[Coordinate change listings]

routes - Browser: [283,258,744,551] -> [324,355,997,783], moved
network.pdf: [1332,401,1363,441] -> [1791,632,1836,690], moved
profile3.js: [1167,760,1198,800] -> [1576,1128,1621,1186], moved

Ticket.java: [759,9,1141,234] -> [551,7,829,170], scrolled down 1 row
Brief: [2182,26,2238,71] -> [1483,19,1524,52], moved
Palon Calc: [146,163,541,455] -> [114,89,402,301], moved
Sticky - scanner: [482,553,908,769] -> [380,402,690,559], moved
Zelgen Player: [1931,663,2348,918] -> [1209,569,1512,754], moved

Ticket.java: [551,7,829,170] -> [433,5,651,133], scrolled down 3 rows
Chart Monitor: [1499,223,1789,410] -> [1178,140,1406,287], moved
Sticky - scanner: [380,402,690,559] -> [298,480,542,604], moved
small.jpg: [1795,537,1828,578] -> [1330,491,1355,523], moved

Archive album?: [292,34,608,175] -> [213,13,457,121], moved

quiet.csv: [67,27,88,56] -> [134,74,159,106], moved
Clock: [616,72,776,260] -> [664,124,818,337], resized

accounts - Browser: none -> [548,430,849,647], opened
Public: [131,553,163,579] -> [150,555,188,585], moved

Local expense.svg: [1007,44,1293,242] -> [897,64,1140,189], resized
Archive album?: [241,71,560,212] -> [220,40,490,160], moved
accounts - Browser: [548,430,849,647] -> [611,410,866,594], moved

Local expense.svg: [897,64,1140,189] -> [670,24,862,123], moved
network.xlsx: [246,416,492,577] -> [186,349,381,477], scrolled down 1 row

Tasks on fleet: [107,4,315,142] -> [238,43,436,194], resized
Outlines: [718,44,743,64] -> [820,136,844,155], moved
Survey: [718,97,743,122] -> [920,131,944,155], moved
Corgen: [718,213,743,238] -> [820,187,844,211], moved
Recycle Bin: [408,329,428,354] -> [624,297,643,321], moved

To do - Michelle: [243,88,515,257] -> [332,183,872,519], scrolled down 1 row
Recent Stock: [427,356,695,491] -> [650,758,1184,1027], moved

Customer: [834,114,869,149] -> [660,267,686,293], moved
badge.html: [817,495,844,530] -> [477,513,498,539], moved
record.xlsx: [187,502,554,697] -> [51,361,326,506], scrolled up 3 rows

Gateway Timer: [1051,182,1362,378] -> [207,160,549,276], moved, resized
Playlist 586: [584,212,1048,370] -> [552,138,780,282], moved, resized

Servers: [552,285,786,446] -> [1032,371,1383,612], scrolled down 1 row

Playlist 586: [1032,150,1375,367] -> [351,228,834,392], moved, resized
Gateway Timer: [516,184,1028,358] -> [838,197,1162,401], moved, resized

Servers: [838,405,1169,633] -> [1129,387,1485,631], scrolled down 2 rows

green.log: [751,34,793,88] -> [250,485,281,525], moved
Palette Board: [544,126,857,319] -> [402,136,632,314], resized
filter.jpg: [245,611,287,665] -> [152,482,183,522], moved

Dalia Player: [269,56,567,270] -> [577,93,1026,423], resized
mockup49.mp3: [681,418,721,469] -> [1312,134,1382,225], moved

## [What this task involves]
Consider the entries above and return each line with the string "scanner".

## [Your solution]
Sticky - scanner: [482,553,908,769] -> [380,402,690,559], moved
Sticky - scanner: [380,402,690,559] -> [298,480,542,604], moved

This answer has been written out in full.